[Scene image comparisons]

* * * * * * * * *

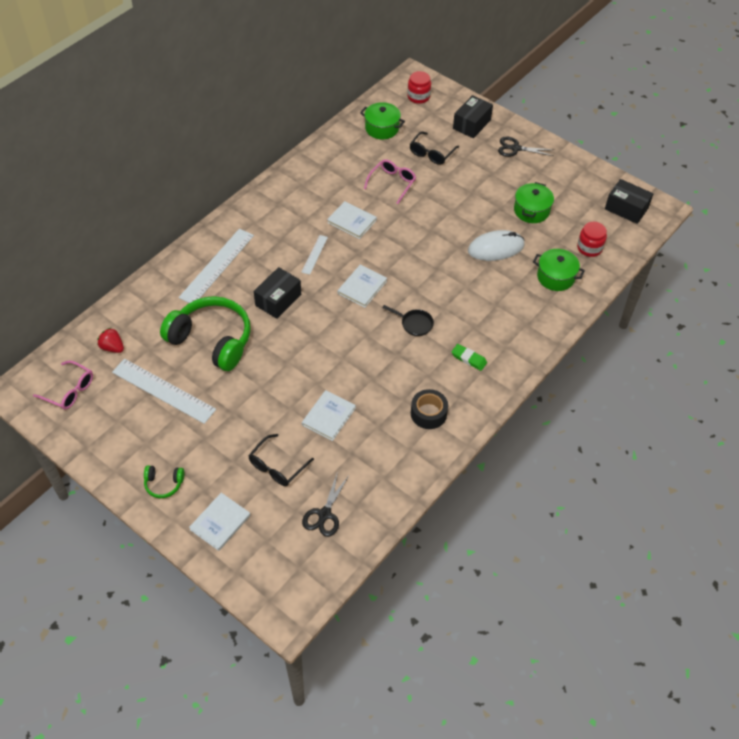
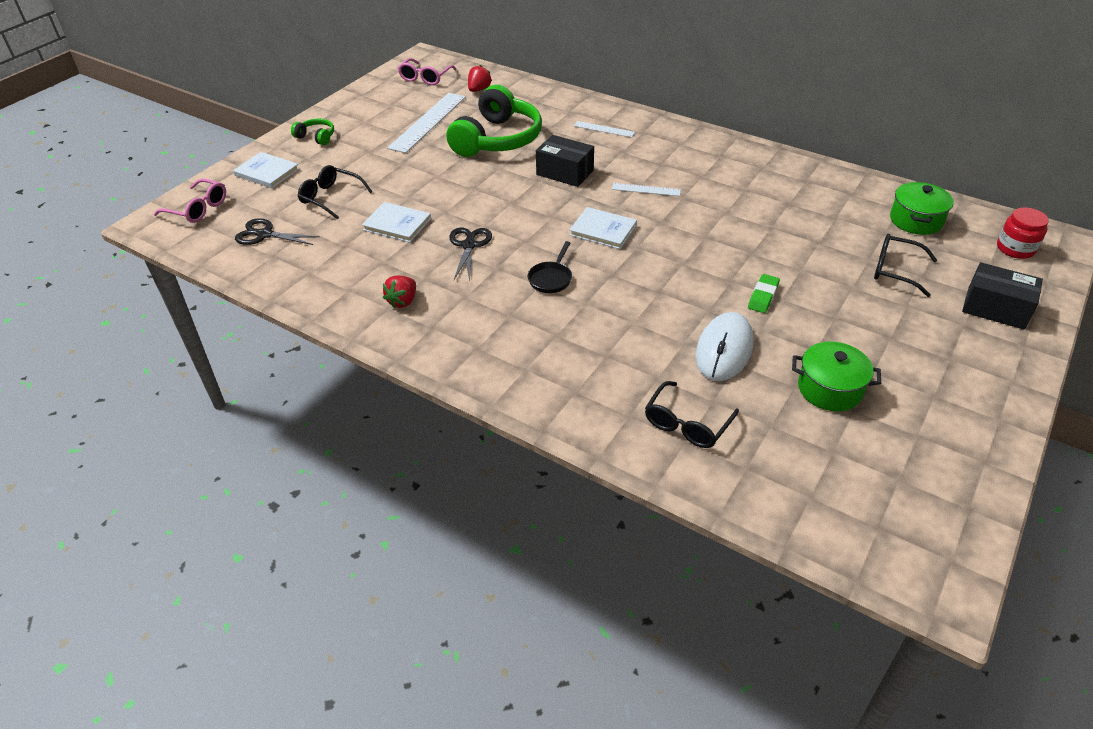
camera: 85 degrees right, 10 degrees down
(164, 484) = (316, 137): green headphones -> green headphones turned 120 degrees clockwise
(217, 266) = (604, 129): white ruler -> white ruler, size x0.50
(352, 221) = (716, 212): white book -> none
(392, 183) = (808, 239): pink glasses -> pink glasses (198, 209)
(428, 413) = (403, 301): black tape -> red strawberry
(468, 359) = (498, 332): green eraser -> green eraser (763, 296)
(496, 248) = (724, 350): white mouse -> white mouse turned 45 degrees clockwise
(515, 148) = (973, 363): black scissors -> black scissors (469, 245)
(555, 277) = (686, 424): green pot -> black glasses
(589, 248) = (774, 470): red jar -> none
(626, 209) = (908, 529): black box -> none

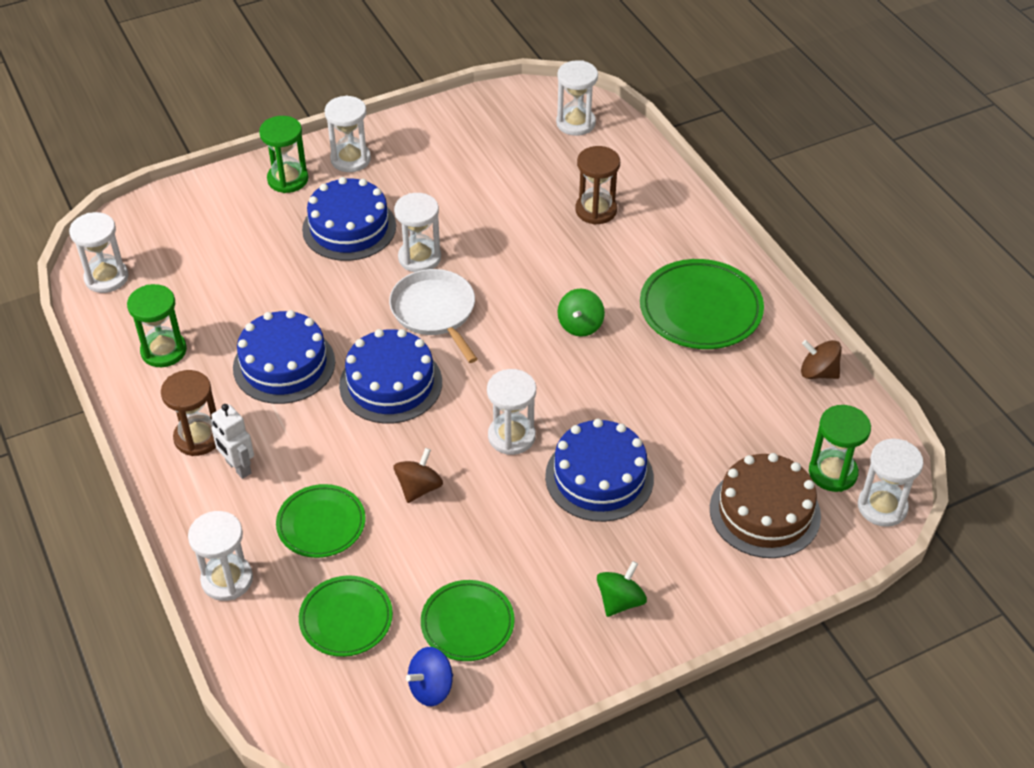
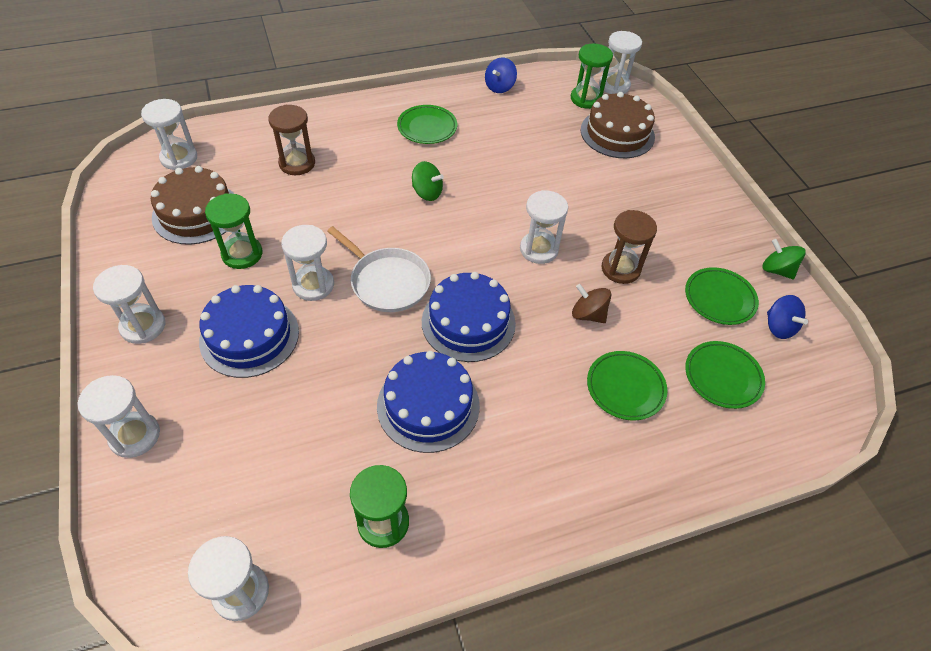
camera: 85 degrees left, 5 degrees up
(198, 437) = (514, 489): brown hourglass -> brown hourglass (620, 269)
(227, 579) = (688, 467): white hourglass -> white hourglass (135, 436)
(238, 467) = (556, 452): white robot -> none
(288, 179) = (148, 386): green hourglass -> green hourglass (242, 254)
(435, 312) = (387, 281): white pan -> white pan turned 120 degrees counterclockwise
(499, 155) = (196, 213): none -> brown cake
(599, 477) = (583, 206): blue cake -> none
(620, 601) = (693, 213): green spinning top -> green spinning top (777, 270)
(700, 309) = (427, 127): green plate -> green plate, size x0.64
(818, 372) = (499, 87): brown spinning top -> blue spinning top

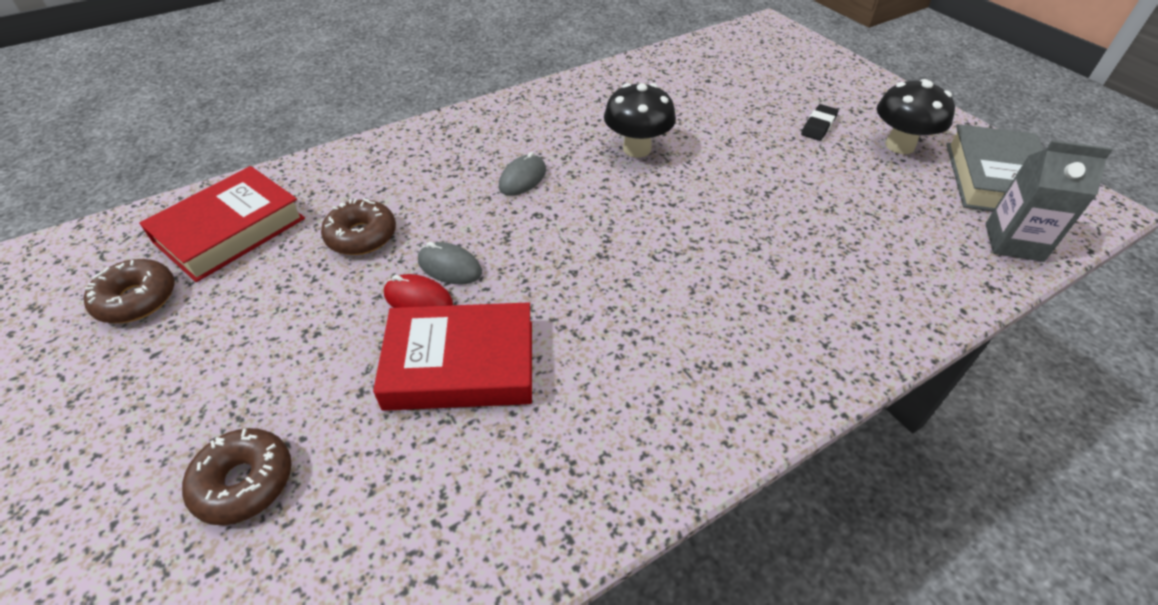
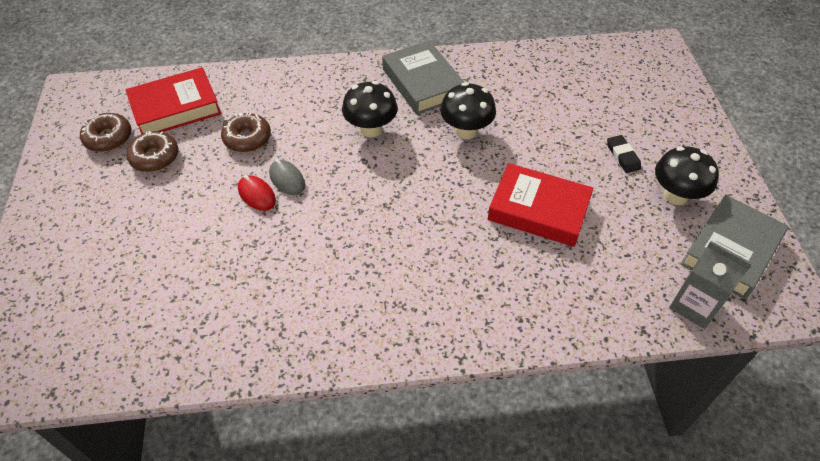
camera: 25 degrees right, 5 degrees up
(244, 482) = (115, 268): brown donut -> brown donut (155, 157)
(460, 364) = (257, 246): red book -> red book (538, 210)
(522, 178) = (371, 129): grey mouse -> black mushroom
(551, 116) = (422, 83): none -> grey book
(818, 126) = (622, 156): black eraser -> black eraser turned 75 degrees counterclockwise

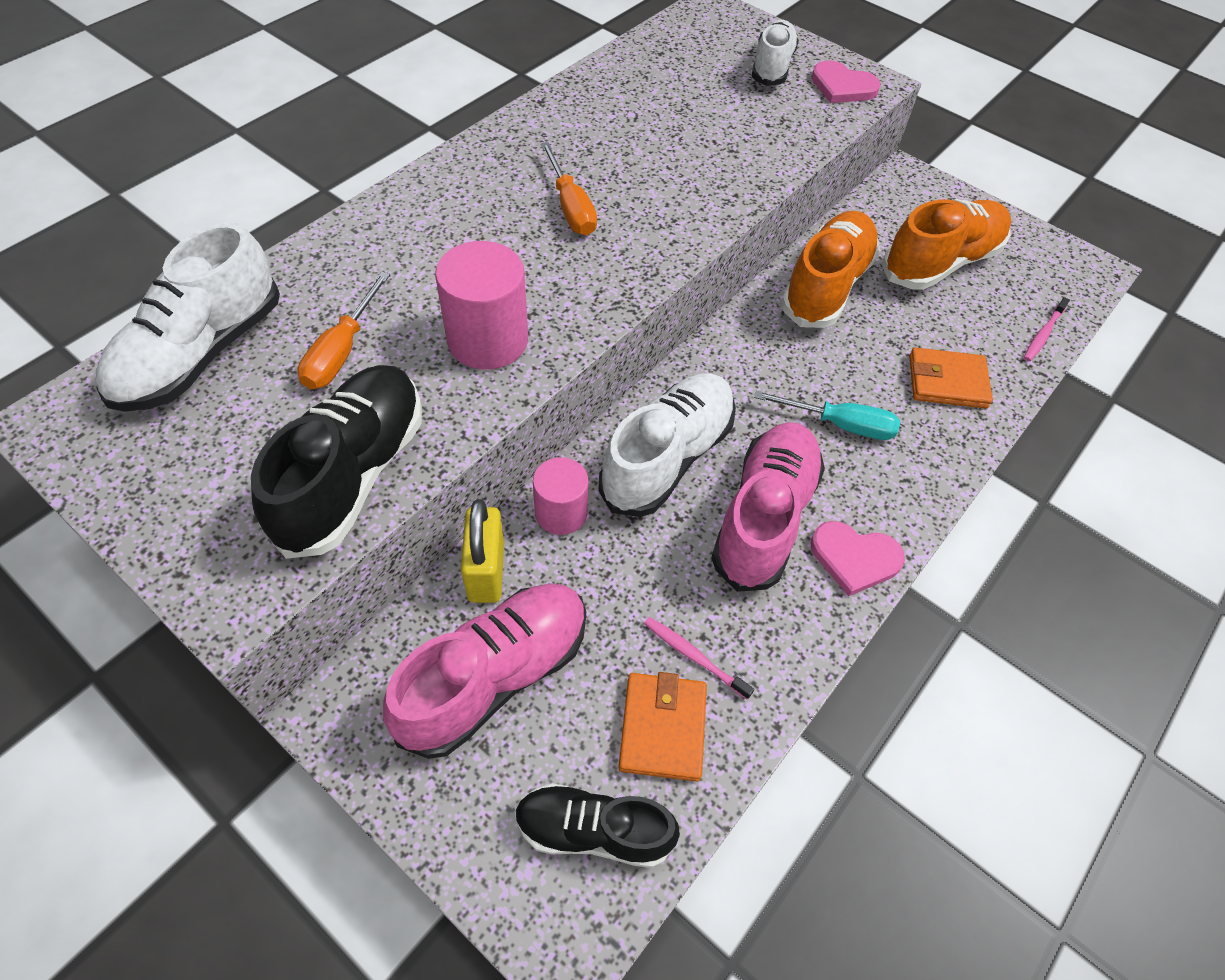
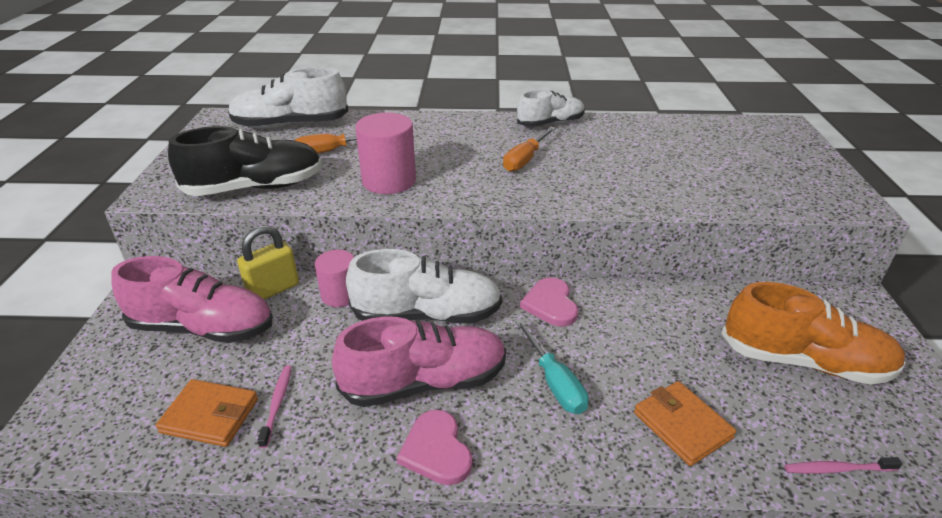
camera: 55 degrees right, 20 degrees down
(593, 830) = (116, 420): black shoe -> none
(662, 728) = (210, 416): orange wallet -> orange wallet turned 45 degrees clockwise
(772, 67) = (779, 165): white shoe -> white shoe (550, 124)
(826, 286) = (676, 313): orange shoe -> none
(842, 86) = (823, 196): pink heart -> pink heart (550, 304)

* * * * * * * * *

Try it
Your task is to reproduce every record exactly while omitting the pictures.

Problem solution
camera: 85 degrees right, 10 degrees down
(164, 484) = (316, 137): green headphones -> green headphones turned 120 degrees clockwise
(217, 266) = (604, 129): white ruler -> white ruler, size x0.50
(352, 221) = (716, 212): white book -> none
(392, 183) = (808, 239): pink glasses -> pink glasses (198, 209)
(428, 413) = (403, 301): black tape -> red strawberry
(468, 359) = (498, 332): green eraser -> green eraser (763, 296)
(496, 248) = (724, 350): white mouse -> white mouse turned 45 degrees clockwise
(515, 148) = (973, 363): black scissors -> black scissors (469, 245)
(555, 277) = (686, 424): green pot -> black glasses
(589, 248) = (774, 470): red jar -> none
(626, 209) = (908, 529): black box -> none

camera: 85 degrees left, 5 degrees up
(198, 437) = (514, 489): brown hourglass -> brown hourglass (620, 269)
(227, 579) = (688, 467): white hourglass -> white hourglass (135, 436)
(238, 467) = (556, 452): white robot -> none
(288, 179) = (148, 386): green hourglass -> green hourglass (242, 254)
(435, 312) = (387, 281): white pan -> white pan turned 120 degrees counterclockwise
(499, 155) = (196, 213): none -> brown cake
(599, 477) = (583, 206): blue cake -> none
(620, 601) = (693, 213): green spinning top -> green spinning top (777, 270)
(700, 309) = (427, 127): green plate -> green plate, size x0.64
(818, 372) = (499, 87): brown spinning top -> blue spinning top

camera: 25 degrees right, 5 degrees up
(244, 482) = (115, 268): brown donut -> brown donut (155, 157)
(460, 364) = (257, 246): red book -> red book (538, 210)
(522, 178) = (371, 129): grey mouse -> black mushroom
(551, 116) = (422, 83): none -> grey book
(818, 126) = (622, 156): black eraser -> black eraser turned 75 degrees counterclockwise

camera: 55 degrees right, 20 degrees down
(593, 830) = (116, 420): black shoe -> none
(662, 728) = (210, 416): orange wallet -> orange wallet turned 45 degrees clockwise
(772, 67) = (779, 165): white shoe -> white shoe (550, 124)
(826, 286) = (676, 313): orange shoe -> none
(842, 86) = (823, 196): pink heart -> pink heart (550, 304)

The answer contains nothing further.